- _Problem_:
Swap every "moved" in the material below for "shifted" and write the lines out again with nothing else changed. Leave out the pictures.

- _Extracted entries_:
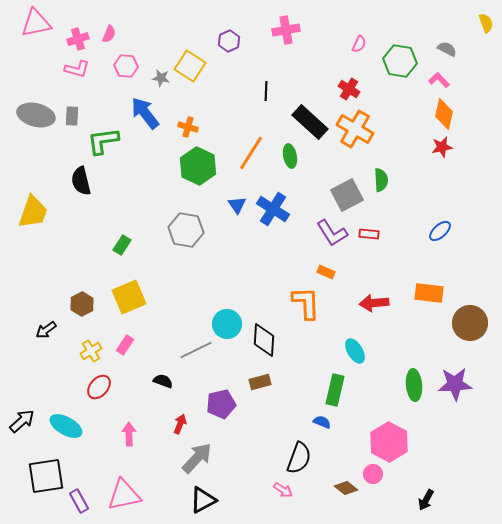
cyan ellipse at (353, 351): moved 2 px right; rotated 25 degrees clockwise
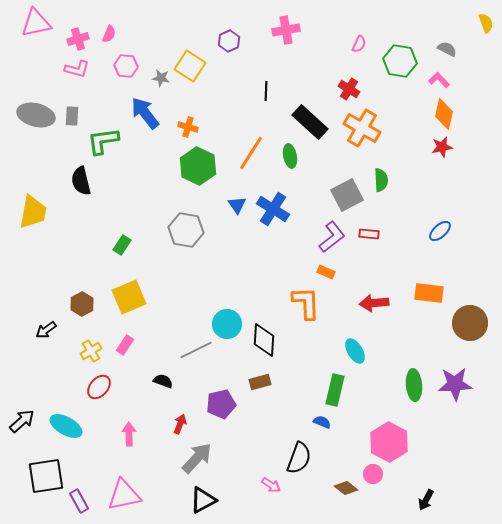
orange cross at (355, 129): moved 7 px right, 1 px up
yellow trapezoid at (33, 212): rotated 9 degrees counterclockwise
purple L-shape at (332, 233): moved 4 px down; rotated 96 degrees counterclockwise
pink arrow at (283, 490): moved 12 px left, 5 px up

- _Output of the task_:
cyan ellipse at (353, 351): shifted 2 px right; rotated 25 degrees clockwise
orange cross at (355, 129): shifted 7 px right, 1 px up
yellow trapezoid at (33, 212): rotated 9 degrees counterclockwise
purple L-shape at (332, 233): shifted 4 px down; rotated 96 degrees counterclockwise
pink arrow at (283, 490): shifted 12 px left, 5 px up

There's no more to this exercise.